### What you need to do
Report every line of the data that includes "apple".

Segment Open

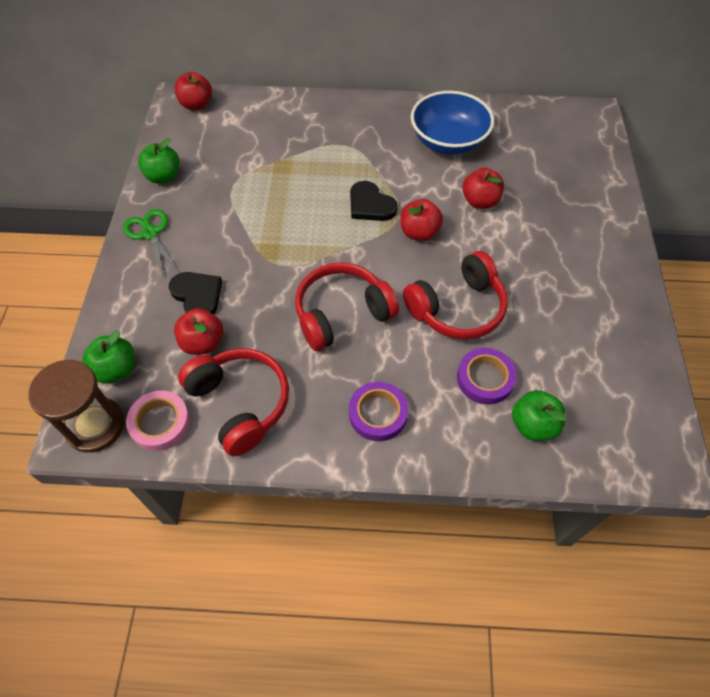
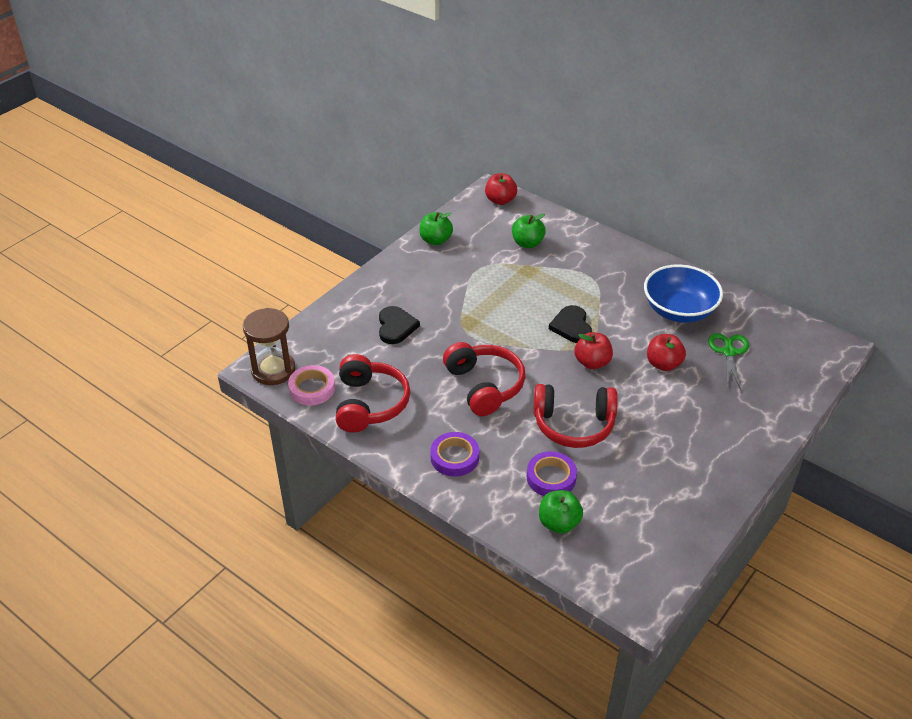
camera: 35 degrees right, 15 degrees down
(116, 369) = (310, 345): green apple -> green apple (527, 243)
(150, 234) = (396, 273): green scissors -> green scissors (729, 352)
(203, 343) = (376, 357): red apple -> none
(341, 313) = (485, 386): red headphones -> red headphones turned 60 degrees clockwise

Segment Closed

### Result of the exercise
(116, 369) = (310, 345): green apple -> green apple (527, 243)
(203, 343) = (376, 357): red apple -> none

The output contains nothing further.